-- Information supplied follows --

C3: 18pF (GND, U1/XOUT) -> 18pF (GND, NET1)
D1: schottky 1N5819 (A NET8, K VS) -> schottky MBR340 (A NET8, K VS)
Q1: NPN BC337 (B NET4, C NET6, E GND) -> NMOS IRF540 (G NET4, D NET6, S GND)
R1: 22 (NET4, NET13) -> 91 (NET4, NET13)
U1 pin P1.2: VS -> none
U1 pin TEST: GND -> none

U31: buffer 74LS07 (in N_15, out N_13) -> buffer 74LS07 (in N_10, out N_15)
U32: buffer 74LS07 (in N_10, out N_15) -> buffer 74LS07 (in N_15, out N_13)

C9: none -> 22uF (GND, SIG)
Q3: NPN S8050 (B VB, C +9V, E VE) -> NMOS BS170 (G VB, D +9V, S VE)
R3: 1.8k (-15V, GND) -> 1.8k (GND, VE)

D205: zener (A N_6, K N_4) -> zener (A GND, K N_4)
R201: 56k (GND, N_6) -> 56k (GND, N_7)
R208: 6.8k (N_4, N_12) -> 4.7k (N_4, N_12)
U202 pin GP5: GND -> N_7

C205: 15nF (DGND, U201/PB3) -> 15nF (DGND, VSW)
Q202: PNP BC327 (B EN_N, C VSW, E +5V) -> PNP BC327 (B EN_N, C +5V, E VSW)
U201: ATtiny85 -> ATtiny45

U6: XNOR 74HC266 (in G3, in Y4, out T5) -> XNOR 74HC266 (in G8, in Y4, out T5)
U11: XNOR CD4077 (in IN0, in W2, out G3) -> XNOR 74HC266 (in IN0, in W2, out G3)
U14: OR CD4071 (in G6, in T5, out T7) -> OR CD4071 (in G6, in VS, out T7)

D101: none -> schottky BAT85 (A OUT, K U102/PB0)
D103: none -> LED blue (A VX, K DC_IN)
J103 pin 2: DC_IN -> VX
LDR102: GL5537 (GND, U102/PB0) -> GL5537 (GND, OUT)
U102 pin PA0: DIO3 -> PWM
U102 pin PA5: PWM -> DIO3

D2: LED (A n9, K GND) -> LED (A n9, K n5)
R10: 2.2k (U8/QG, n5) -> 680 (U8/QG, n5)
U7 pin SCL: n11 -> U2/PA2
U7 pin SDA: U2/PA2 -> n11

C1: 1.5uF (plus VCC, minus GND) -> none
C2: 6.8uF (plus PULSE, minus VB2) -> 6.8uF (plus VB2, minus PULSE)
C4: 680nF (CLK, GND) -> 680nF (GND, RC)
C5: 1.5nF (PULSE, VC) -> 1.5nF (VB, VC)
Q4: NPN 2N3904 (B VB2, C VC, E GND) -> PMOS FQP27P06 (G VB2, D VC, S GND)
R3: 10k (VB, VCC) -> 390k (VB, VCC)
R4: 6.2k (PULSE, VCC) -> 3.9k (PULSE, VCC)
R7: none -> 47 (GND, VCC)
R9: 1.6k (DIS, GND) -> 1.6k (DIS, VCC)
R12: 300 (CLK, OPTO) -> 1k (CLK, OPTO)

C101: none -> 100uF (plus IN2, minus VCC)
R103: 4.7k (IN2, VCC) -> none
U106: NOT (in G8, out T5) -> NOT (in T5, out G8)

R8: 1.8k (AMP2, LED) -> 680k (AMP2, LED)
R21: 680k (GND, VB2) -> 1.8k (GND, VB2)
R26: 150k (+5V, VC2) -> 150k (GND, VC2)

-- Information supplied concluded --

-- Exercise --
Set down each line from the line containing "C205: 15nF (DGND, U201/PB3)" through the final line of the data, exactly and with nothing added.

-- Completed task --
C205: 15nF (DGND, U201/PB3) -> 15nF (DGND, VSW)
Q202: PNP BC327 (B EN_N, C VSW, E +5V) -> PNP BC327 (B EN_N, C +5V, E VSW)
U201: ATtiny85 -> ATtiny45

U6: XNOR 74HC266 (in G3, in Y4, out T5) -> XNOR 74HC266 (in G8, in Y4, out T5)
U11: XNOR CD4077 (in IN0, in W2, out G3) -> XNOR 74HC266 (in IN0, in W2, out G3)
U14: OR CD4071 (in G6, in T5, out T7) -> OR CD4071 (in G6, in VS, out T7)

D101: none -> schottky BAT85 (A OUT, K U102/PB0)
D103: none -> LED blue (A VX, K DC_IN)
J103 pin 2: DC_IN -> VX
LDR102: GL5537 (GND, U102/PB0) -> GL5537 (GND, OUT)
U102 pin PA0: DIO3 -> PWM
U102 pin PA5: PWM -> DIO3

D2: LED (A n9, K GND) -> LED (A n9, K n5)
R10: 2.2k (U8/QG, n5) -> 680 (U8/QG, n5)
U7 pin SCL: n11 -> U2/PA2
U7 pin SDA: U2/PA2 -> n11

C1: 1.5uF (plus VCC, minus GND) -> none
C2: 6.8uF (plus PULSE, minus VB2) -> 6.8uF (plus VB2, minus PULSE)
C4: 680nF (CLK, GND) -> 680nF (GND, RC)
C5: 1.5nF (PULSE, VC) -> 1.5nF (VB, VC)
Q4: NPN 2N3904 (B VB2, C VC, E GND) -> PMOS FQP27P06 (G VB2, D VC, S GND)
R3: 10k (VB, VCC) -> 390k (VB, VCC)
R4: 6.2k (PULSE, VCC) -> 3.9k (PULSE, VCC)
R7: none -> 47 (GND, VCC)
R9: 1.6k (DIS, GND) -> 1.6k (DIS, VCC)
R12: 300 (CLK, OPTO) -> 1k (CLK, OPTO)

C101: none -> 100uF (plus IN2, minus VCC)
R103: 4.7k (IN2, VCC) -> none
U106: NOT (in G8, out T5) -> NOT (in T5, out G8)

R8: 1.8k (AMP2, LED) -> 680k (AMP2, LED)
R21: 680k (GND, VB2) -> 1.8k (GND, VB2)
R26: 150k (+5V, VC2) -> 150k (GND, VC2)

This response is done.